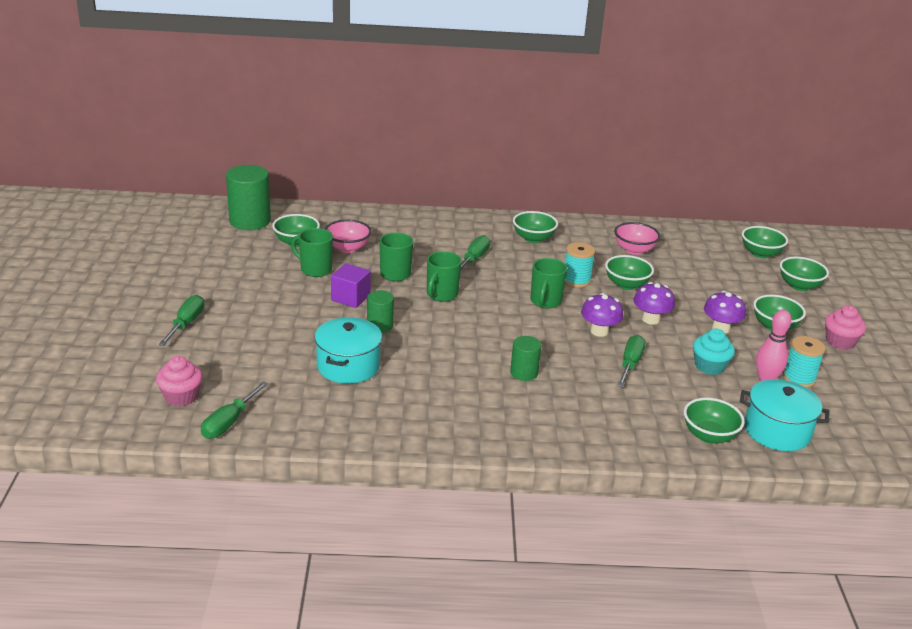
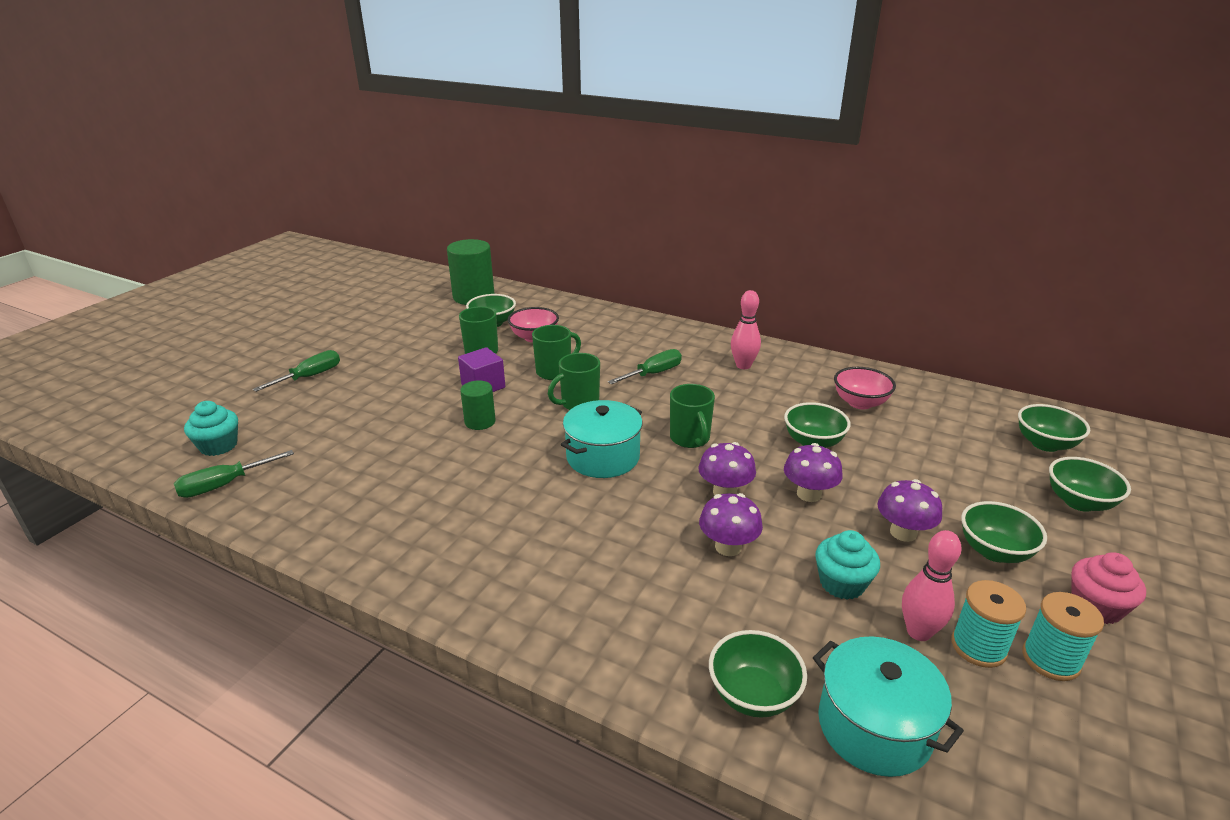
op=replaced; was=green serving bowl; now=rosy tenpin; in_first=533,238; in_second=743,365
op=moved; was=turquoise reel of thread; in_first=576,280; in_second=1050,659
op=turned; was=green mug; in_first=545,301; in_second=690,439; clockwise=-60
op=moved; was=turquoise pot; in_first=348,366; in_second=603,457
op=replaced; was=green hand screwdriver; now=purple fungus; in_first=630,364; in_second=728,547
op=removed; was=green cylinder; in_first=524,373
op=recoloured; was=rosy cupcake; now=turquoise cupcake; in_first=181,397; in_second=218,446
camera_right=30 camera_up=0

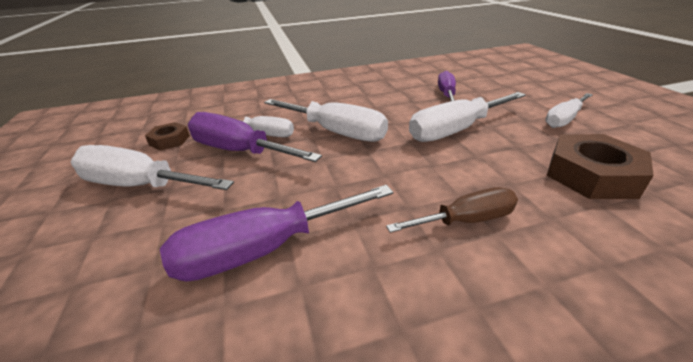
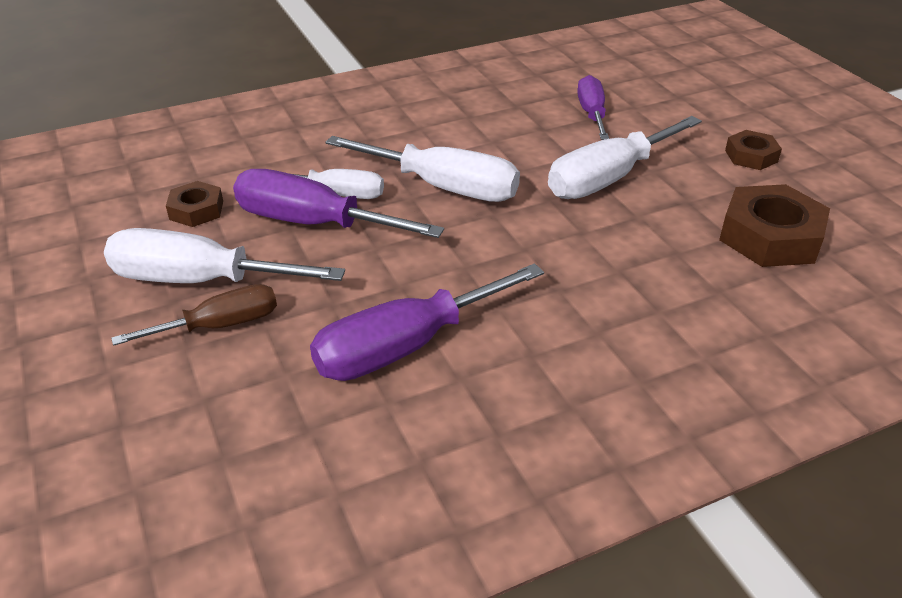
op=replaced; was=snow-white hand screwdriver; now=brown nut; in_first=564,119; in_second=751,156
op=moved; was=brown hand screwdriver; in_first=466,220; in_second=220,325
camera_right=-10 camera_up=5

****************

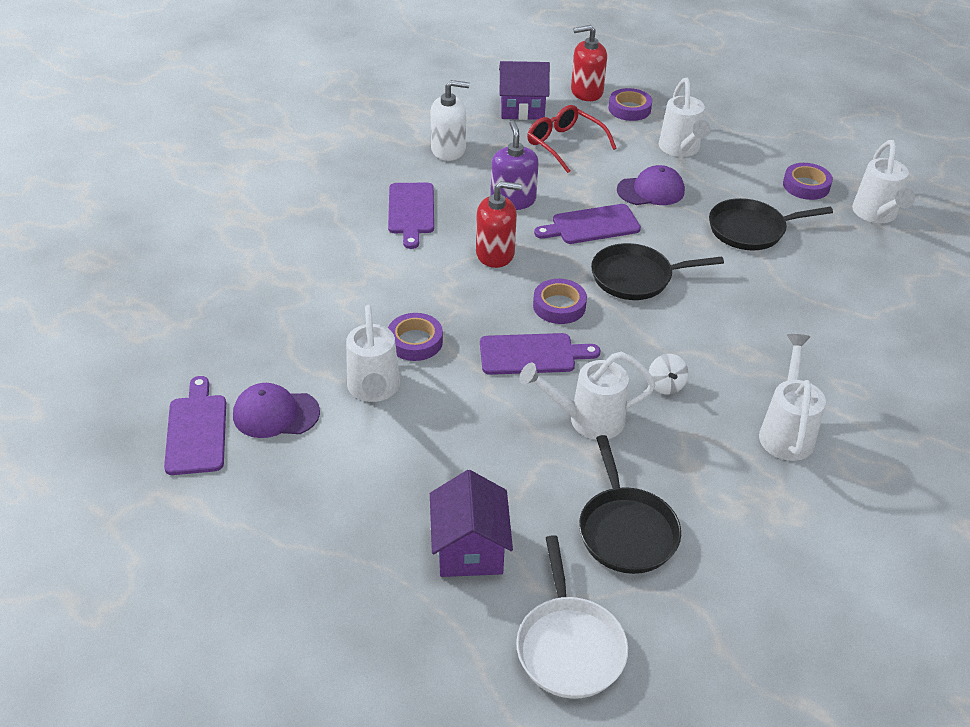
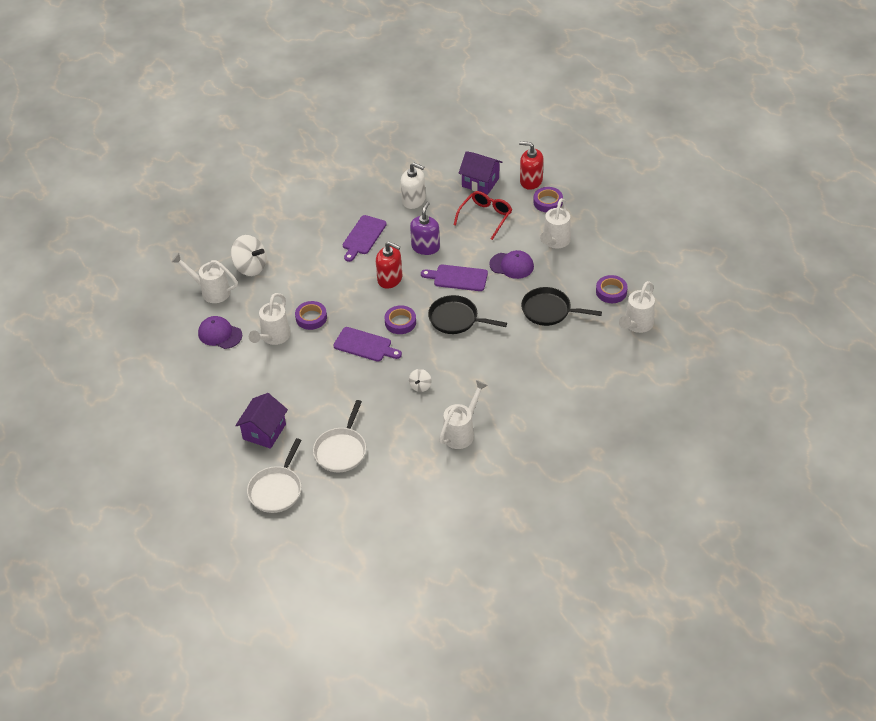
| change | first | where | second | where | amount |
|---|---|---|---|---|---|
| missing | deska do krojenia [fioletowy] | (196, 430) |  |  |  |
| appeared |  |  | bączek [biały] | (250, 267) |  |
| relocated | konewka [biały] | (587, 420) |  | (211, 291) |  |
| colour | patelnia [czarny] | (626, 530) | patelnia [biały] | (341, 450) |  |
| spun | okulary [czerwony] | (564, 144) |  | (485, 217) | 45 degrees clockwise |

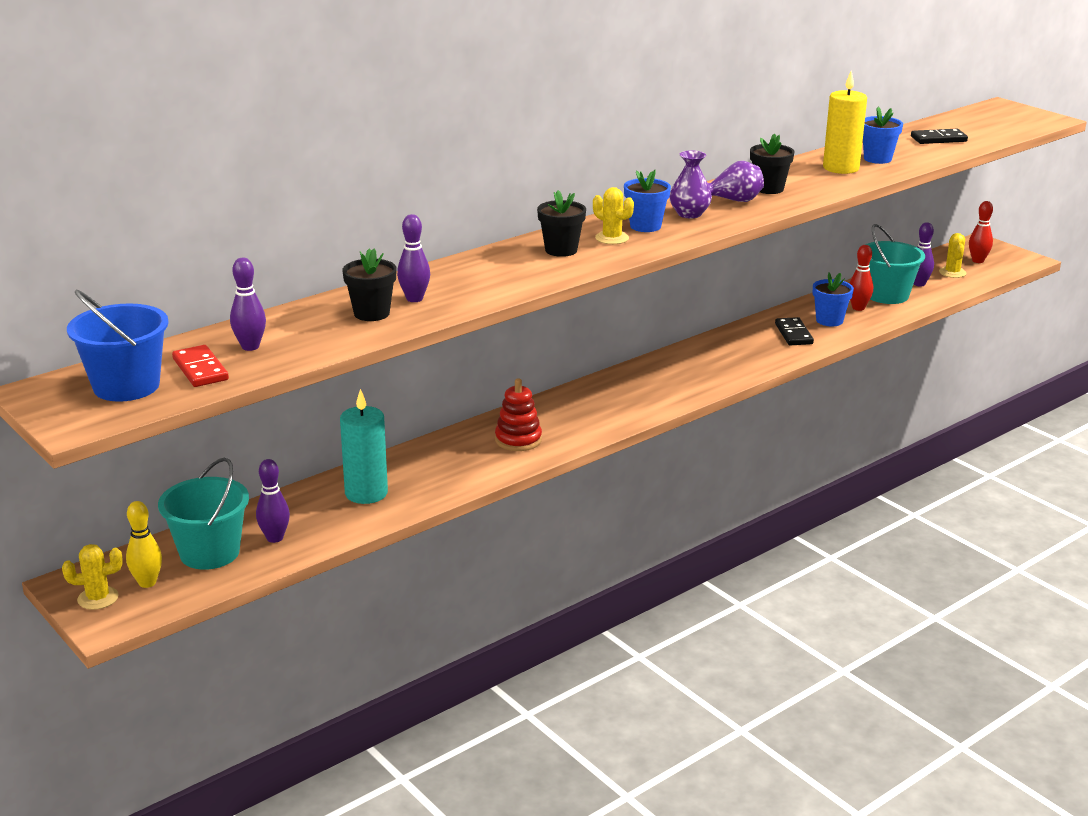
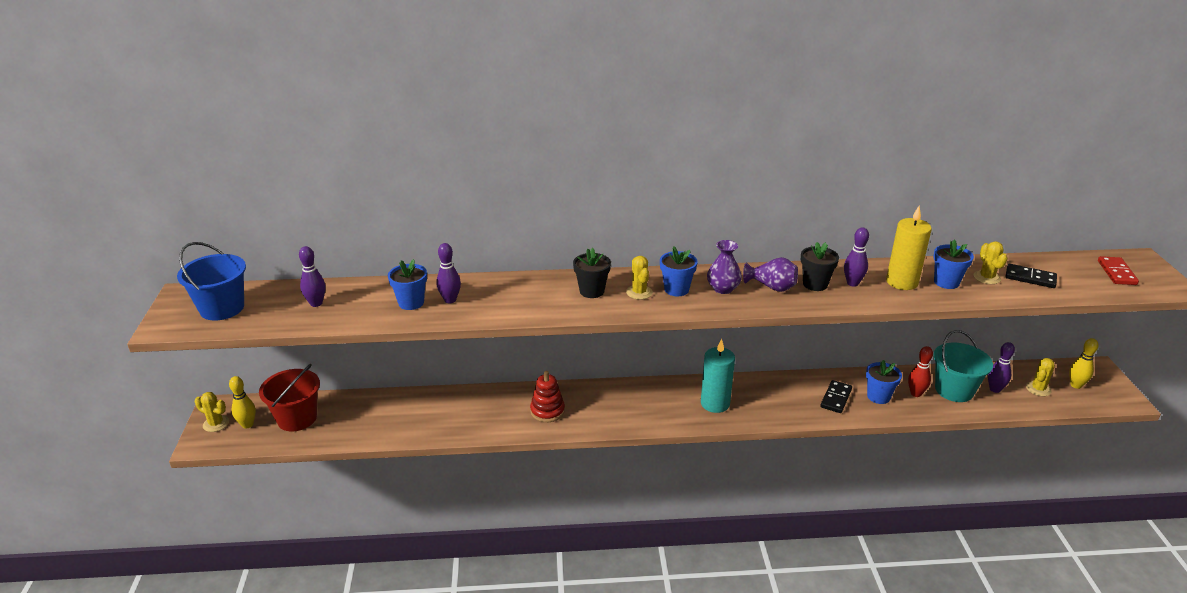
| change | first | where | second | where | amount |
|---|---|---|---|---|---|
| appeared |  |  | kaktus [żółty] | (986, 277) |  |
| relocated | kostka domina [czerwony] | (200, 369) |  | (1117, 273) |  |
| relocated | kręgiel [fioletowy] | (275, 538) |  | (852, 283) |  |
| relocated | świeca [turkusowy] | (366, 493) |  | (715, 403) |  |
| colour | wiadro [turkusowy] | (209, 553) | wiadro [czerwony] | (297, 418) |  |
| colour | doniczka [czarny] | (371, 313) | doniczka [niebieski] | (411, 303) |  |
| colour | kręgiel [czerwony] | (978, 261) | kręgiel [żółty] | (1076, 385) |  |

****************

Would you copy every line of the entries in which "biały" appears?

| appeared |  |  | bączek [biały] | (250, 267) |  |
| relocated | konewka [biały] | (587, 420) |  | (211, 291) |  |
| colour | patelnia [czarny] | (626, 530) | patelnia [biały] | (341, 450) |  |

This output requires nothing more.